[Collected data]
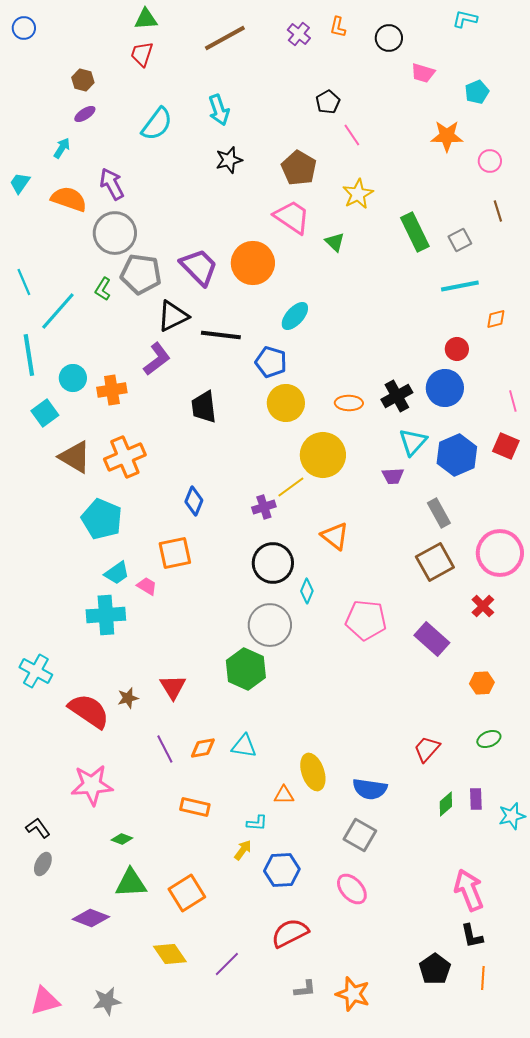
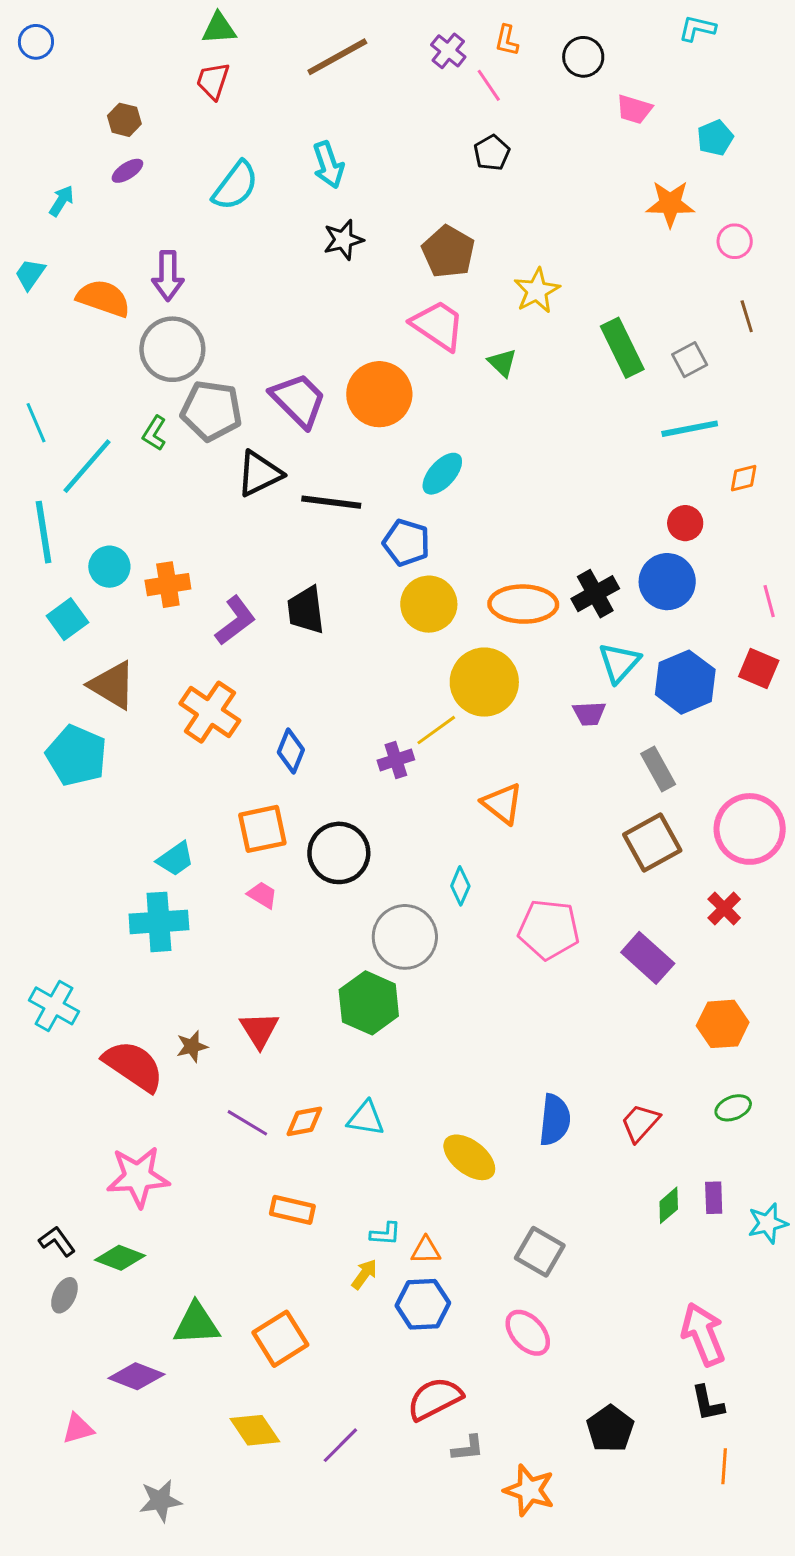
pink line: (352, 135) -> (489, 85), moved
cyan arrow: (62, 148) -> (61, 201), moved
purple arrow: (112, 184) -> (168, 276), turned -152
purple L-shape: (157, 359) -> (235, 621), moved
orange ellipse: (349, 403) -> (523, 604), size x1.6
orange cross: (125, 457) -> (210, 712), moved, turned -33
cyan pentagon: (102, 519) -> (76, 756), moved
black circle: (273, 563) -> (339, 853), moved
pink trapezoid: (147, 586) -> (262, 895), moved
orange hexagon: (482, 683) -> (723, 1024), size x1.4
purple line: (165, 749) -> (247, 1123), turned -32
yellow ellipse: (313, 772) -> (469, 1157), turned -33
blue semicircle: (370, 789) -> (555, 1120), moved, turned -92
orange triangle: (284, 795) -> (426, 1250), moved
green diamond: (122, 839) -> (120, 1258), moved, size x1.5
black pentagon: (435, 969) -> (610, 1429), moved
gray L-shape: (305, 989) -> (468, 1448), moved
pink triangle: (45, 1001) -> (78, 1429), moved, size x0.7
* * *
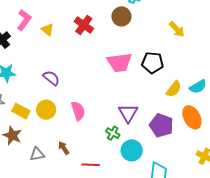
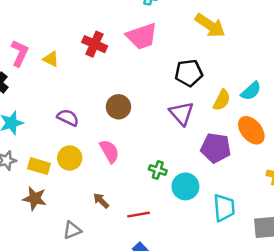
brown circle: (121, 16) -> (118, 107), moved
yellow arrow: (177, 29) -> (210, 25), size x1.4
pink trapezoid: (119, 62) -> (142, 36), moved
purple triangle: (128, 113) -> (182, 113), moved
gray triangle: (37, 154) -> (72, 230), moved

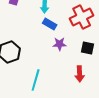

## [What needs to be done]
All lines above from the line with "cyan arrow: (62, 148) -> (61, 201), moved" through the line with "pink triangle: (45, 1001)", both included, are to be set down exactly, with nothing else.

## [Written solution]
cyan arrow: (62, 148) -> (61, 201), moved
purple arrow: (112, 184) -> (168, 276), turned -152
purple L-shape: (157, 359) -> (235, 621), moved
orange ellipse: (349, 403) -> (523, 604), size x1.6
orange cross: (125, 457) -> (210, 712), moved, turned -33
cyan pentagon: (102, 519) -> (76, 756), moved
black circle: (273, 563) -> (339, 853), moved
pink trapezoid: (147, 586) -> (262, 895), moved
orange hexagon: (482, 683) -> (723, 1024), size x1.4
purple line: (165, 749) -> (247, 1123), turned -32
yellow ellipse: (313, 772) -> (469, 1157), turned -33
blue semicircle: (370, 789) -> (555, 1120), moved, turned -92
orange triangle: (284, 795) -> (426, 1250), moved
green diamond: (122, 839) -> (120, 1258), moved, size x1.5
black pentagon: (435, 969) -> (610, 1429), moved
gray L-shape: (305, 989) -> (468, 1448), moved
pink triangle: (45, 1001) -> (78, 1429), moved, size x0.7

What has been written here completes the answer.